#### Assignment
The copy you return should hold every record below word for word and no images.

#### Task material
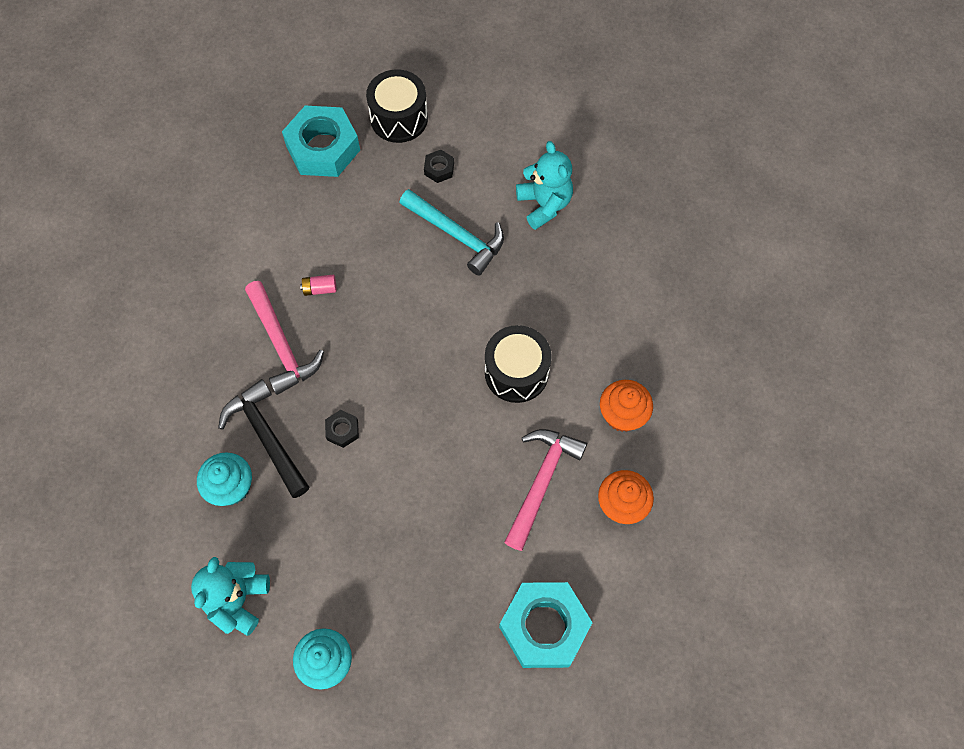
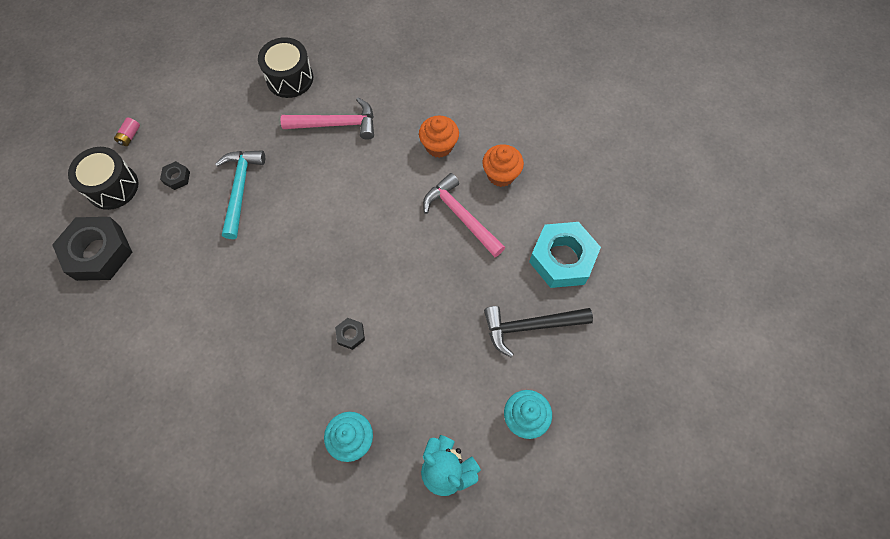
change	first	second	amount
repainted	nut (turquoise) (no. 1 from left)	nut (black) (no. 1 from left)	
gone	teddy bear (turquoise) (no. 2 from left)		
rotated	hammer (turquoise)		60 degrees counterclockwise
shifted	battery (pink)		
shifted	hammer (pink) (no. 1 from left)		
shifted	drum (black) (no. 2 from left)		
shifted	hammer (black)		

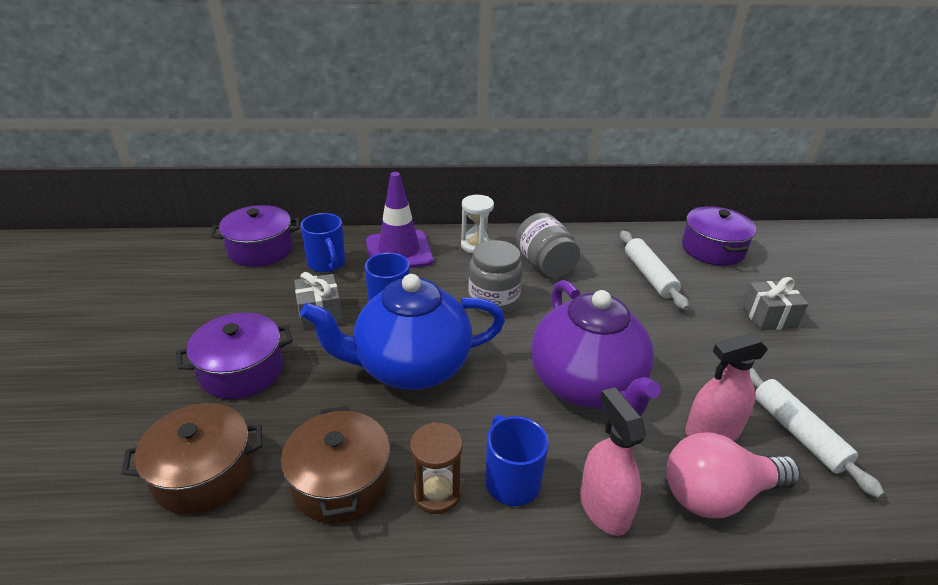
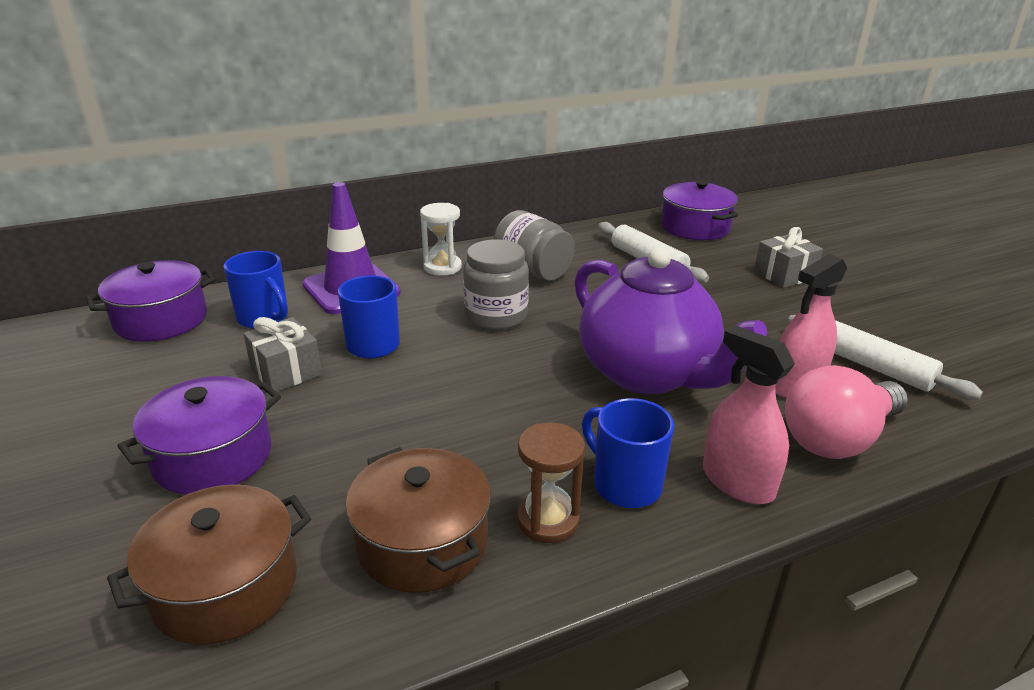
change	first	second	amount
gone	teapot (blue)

#### Result for this task
change	first	second	amount
repainted	nut (turquoise) (no. 1 from left)	nut (black) (no. 1 from left)	
gone	teddy bear (turquoise) (no. 2 from left)		
rotated	hammer (turquoise)		60 degrees counterclockwise
shifted	battery (pink)		
shifted	hammer (pink) (no. 1 from left)		
shifted	drum (black) (no. 2 from left)		
shifted	hammer (black)		

change	first	second	amount
gone	teapot (blue)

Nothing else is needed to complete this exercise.